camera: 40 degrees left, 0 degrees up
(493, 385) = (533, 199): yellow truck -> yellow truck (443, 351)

###

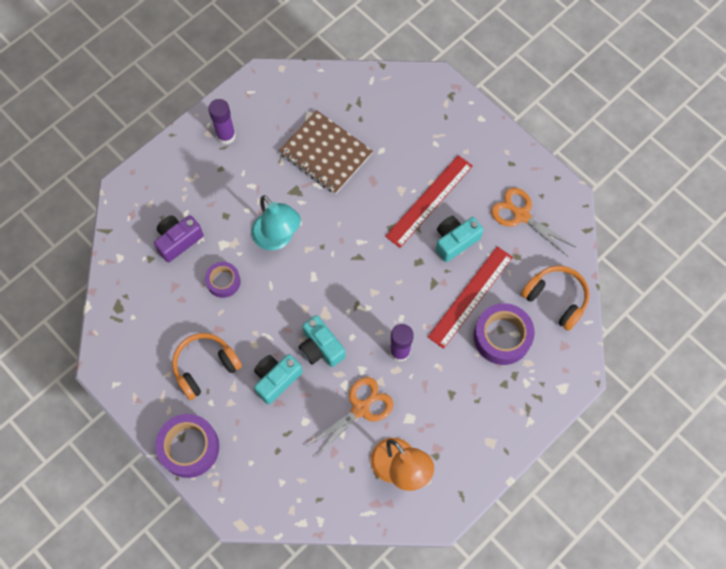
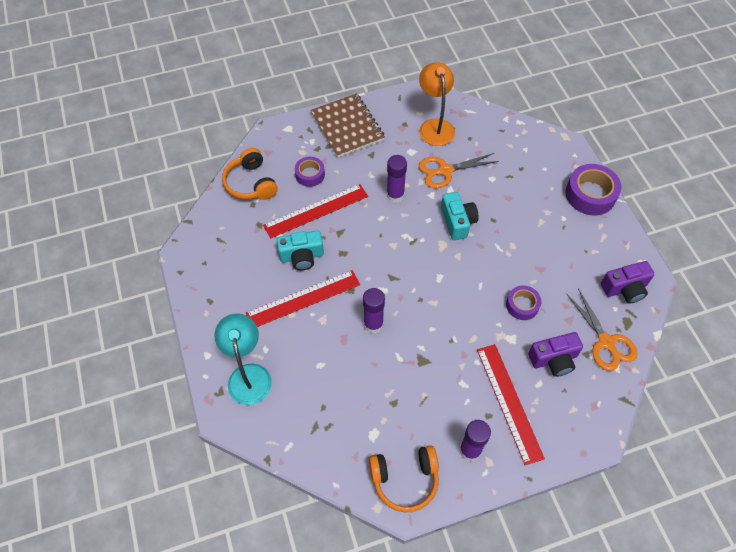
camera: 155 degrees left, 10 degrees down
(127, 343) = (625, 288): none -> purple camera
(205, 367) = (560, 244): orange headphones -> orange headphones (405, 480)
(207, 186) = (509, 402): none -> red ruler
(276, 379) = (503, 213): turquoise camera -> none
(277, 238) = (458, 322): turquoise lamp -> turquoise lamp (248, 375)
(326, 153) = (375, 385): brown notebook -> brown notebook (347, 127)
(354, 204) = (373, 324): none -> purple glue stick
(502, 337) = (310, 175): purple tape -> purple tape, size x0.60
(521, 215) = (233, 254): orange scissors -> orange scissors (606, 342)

###

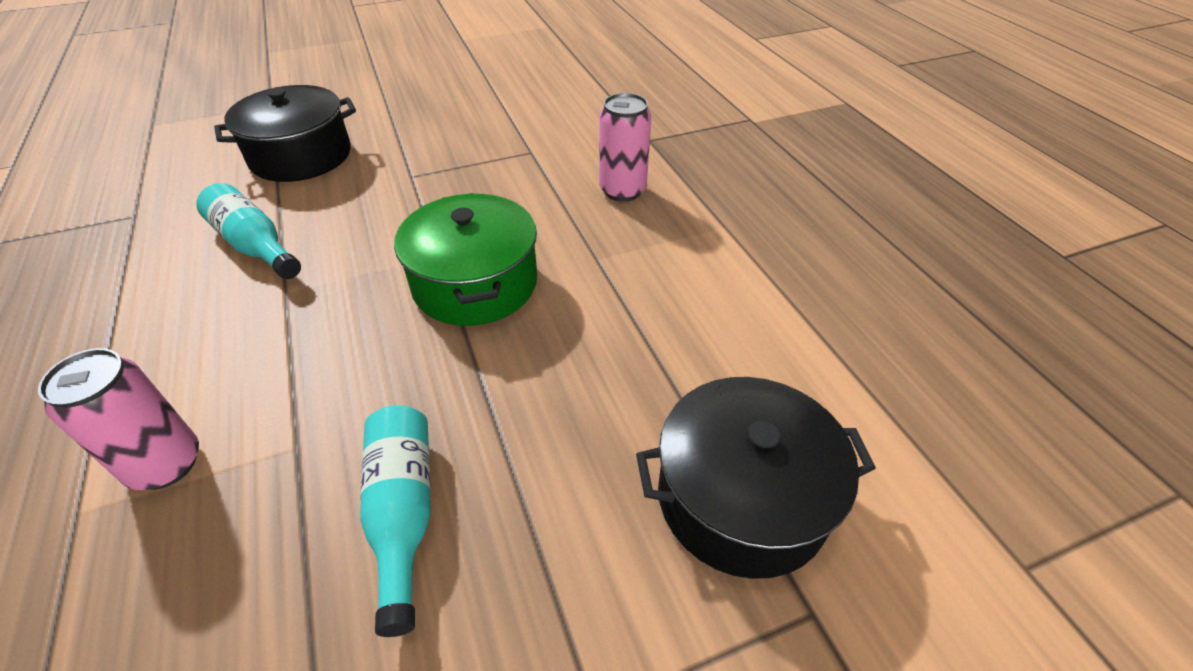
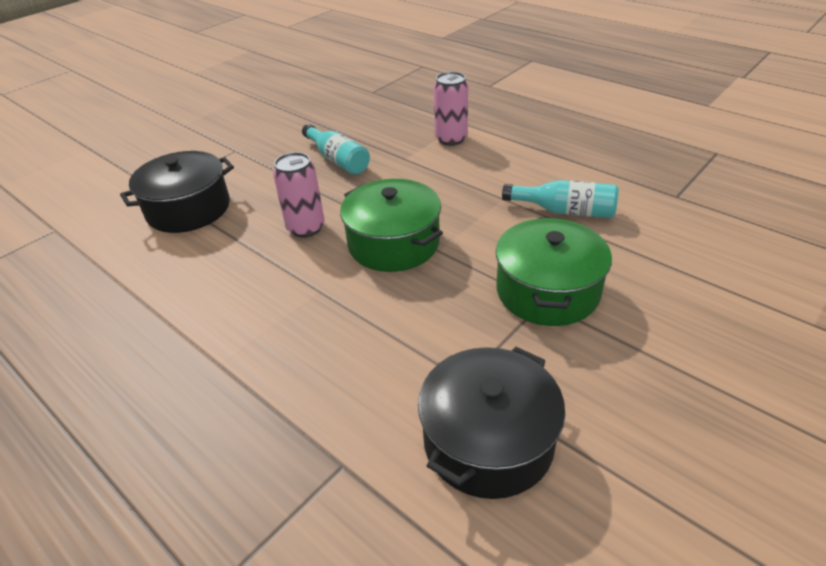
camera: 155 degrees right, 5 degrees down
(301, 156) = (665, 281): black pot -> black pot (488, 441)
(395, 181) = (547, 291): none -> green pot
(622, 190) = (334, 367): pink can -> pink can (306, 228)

###

▶ [Written task]:
Only lines containing "down" belong in the answer; copy every such line from the records.

▶ [Completed task]:
camera: 155 degrees left, 10 degrees down
camera: 155 degrees right, 5 degrees down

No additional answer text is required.